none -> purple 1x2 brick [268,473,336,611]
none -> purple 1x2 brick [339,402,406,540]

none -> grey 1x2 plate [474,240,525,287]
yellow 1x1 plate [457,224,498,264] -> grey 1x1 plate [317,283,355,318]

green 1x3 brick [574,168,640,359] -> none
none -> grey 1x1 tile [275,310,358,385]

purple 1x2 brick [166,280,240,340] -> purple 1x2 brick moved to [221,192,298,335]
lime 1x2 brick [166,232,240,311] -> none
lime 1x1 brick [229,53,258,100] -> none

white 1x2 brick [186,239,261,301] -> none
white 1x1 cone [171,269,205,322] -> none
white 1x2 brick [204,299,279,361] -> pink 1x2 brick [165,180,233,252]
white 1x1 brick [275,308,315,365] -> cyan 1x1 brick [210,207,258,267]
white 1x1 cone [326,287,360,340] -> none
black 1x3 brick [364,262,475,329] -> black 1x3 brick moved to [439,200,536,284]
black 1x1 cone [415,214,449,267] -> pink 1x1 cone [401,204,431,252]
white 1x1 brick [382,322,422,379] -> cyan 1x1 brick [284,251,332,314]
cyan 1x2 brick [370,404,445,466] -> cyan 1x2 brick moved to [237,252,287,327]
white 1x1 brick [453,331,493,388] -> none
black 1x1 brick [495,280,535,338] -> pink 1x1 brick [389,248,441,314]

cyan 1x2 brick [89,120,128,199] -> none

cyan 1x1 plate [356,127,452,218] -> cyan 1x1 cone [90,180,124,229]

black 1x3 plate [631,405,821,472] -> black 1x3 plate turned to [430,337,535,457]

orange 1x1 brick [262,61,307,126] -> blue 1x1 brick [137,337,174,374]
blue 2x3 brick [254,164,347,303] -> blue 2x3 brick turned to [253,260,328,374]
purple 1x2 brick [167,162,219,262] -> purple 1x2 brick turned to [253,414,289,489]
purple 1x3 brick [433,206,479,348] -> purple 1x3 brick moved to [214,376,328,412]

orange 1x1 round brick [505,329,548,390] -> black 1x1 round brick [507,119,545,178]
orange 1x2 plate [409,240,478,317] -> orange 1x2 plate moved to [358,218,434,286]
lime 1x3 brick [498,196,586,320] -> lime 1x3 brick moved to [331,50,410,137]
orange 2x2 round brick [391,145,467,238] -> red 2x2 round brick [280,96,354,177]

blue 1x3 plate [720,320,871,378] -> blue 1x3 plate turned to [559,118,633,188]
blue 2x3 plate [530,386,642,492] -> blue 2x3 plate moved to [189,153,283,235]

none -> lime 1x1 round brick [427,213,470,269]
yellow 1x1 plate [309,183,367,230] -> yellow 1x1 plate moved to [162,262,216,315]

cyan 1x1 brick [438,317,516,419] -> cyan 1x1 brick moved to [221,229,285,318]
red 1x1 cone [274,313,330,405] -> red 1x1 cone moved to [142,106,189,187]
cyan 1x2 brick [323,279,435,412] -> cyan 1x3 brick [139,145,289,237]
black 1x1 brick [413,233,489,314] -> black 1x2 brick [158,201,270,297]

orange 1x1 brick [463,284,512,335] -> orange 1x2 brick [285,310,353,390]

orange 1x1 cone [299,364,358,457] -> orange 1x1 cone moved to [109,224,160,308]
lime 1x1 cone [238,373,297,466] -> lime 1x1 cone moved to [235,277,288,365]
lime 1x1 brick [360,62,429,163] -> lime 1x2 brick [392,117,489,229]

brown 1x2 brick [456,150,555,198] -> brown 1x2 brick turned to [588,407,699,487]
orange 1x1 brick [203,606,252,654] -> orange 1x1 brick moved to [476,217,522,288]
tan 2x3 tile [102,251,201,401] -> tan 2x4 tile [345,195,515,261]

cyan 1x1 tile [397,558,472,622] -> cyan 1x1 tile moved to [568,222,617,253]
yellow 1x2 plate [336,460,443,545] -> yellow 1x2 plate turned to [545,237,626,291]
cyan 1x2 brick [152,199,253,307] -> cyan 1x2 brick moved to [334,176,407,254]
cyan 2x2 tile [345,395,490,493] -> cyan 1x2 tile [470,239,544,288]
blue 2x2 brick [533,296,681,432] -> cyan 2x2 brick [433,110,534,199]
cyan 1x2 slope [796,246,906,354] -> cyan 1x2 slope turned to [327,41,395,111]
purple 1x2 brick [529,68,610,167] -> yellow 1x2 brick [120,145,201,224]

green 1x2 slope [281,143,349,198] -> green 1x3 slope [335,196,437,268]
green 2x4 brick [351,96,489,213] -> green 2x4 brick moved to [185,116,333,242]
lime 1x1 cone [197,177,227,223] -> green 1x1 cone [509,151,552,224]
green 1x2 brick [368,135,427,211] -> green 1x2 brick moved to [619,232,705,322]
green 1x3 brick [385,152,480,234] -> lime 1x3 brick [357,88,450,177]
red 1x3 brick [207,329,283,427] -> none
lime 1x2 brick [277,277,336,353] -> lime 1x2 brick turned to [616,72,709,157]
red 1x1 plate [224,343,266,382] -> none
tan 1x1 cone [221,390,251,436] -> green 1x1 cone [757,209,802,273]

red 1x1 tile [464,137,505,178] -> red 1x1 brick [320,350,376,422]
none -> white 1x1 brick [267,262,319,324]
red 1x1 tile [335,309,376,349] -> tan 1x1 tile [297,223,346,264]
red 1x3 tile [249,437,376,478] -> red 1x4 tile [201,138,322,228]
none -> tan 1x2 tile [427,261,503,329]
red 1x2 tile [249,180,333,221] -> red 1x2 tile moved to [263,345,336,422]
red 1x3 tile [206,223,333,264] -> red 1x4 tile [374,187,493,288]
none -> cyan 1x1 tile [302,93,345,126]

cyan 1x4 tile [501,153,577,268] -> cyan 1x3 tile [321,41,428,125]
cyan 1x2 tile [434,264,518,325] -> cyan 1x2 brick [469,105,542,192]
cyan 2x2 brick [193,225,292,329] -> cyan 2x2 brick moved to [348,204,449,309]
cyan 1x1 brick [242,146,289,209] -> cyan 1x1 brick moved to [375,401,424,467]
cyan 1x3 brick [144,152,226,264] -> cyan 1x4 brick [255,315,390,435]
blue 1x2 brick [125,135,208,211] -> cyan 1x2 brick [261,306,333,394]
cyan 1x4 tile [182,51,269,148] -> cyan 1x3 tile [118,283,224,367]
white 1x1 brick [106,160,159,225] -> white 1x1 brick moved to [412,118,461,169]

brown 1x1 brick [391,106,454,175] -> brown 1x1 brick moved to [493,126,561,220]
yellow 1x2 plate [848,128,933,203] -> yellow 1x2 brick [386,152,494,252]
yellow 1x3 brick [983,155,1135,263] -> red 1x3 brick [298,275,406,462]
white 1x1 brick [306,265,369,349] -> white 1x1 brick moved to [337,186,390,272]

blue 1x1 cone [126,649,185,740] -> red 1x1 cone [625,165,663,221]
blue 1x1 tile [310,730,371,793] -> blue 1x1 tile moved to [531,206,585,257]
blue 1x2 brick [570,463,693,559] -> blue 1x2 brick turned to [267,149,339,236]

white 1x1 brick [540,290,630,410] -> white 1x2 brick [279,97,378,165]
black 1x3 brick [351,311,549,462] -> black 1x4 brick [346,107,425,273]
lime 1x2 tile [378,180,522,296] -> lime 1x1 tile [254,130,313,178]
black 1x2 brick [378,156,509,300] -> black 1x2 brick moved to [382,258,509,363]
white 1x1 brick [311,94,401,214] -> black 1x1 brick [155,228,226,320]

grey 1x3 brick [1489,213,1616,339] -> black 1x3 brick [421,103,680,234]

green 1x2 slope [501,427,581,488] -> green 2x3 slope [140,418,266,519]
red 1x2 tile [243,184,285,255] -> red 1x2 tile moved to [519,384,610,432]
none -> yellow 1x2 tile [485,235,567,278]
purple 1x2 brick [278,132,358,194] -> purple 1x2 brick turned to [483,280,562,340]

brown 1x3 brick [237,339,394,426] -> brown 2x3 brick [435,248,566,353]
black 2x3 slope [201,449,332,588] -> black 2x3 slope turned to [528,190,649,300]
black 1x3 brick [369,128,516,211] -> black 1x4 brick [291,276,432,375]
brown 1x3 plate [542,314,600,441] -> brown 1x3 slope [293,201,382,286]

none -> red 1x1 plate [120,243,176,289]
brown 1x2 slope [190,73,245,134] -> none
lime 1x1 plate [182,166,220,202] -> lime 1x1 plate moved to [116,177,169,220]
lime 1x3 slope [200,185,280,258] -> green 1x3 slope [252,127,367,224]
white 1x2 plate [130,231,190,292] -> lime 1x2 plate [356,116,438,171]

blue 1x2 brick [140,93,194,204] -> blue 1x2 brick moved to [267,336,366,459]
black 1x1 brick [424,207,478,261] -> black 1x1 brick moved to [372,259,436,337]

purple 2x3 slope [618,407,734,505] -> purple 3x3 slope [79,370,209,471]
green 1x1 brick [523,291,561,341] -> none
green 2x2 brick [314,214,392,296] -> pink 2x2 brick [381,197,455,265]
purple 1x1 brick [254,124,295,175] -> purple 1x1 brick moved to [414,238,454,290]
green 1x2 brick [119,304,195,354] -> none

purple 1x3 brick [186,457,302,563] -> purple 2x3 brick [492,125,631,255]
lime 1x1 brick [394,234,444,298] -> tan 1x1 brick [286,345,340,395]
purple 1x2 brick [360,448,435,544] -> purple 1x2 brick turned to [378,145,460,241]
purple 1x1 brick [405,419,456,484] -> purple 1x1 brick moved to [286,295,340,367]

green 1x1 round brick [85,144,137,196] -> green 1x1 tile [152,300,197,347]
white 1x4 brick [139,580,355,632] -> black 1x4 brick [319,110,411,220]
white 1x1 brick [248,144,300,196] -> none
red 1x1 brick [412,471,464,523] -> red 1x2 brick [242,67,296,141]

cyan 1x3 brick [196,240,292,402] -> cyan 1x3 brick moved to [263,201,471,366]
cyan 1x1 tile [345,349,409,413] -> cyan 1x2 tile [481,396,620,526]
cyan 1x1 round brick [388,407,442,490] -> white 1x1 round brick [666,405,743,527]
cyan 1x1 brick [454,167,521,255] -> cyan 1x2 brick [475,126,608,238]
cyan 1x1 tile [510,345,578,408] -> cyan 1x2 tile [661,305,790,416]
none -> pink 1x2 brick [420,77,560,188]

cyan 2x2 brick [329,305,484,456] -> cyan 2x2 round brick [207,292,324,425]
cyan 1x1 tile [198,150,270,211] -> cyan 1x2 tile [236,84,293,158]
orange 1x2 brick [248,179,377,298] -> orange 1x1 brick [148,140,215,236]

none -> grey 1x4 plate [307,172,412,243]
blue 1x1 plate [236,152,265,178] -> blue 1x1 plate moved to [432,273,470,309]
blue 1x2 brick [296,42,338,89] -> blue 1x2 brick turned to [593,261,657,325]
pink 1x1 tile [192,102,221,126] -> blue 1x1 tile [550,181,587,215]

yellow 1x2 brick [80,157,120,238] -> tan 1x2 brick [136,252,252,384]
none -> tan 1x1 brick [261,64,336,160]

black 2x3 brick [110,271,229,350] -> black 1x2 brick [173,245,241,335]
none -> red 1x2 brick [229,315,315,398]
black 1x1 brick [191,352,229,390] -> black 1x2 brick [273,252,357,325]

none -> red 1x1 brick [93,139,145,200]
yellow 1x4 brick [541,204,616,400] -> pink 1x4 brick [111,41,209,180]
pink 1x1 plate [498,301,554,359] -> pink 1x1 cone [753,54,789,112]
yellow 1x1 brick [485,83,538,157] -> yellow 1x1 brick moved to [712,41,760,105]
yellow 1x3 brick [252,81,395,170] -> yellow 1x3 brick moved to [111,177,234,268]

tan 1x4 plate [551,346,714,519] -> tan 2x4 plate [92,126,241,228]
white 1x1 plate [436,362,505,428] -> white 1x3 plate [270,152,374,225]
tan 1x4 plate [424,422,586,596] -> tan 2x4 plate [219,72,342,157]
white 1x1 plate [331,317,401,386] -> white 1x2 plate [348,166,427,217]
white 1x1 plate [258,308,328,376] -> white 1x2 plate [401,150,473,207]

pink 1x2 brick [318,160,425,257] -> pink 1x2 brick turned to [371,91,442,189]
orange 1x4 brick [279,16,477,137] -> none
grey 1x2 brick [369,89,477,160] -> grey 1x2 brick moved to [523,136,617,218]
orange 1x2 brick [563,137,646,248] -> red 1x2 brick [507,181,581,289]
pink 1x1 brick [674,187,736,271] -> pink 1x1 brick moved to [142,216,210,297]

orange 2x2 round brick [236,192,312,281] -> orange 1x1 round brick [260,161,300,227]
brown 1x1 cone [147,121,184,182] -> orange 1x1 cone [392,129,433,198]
___
Request.
In the material above, find every line that has the string "brown" and pull those lines out.

Answer area.
brown 1x2 brick [456,150,555,198] -> brown 1x2 brick turned to [588,407,699,487]
brown 1x1 brick [391,106,454,175] -> brown 1x1 brick moved to [493,126,561,220]
brown 1x3 brick [237,339,394,426] -> brown 2x3 brick [435,248,566,353]
brown 1x3 plate [542,314,600,441] -> brown 1x3 slope [293,201,382,286]
brown 1x2 slope [190,73,245,134] -> none
brown 1x1 cone [147,121,184,182] -> orange 1x1 cone [392,129,433,198]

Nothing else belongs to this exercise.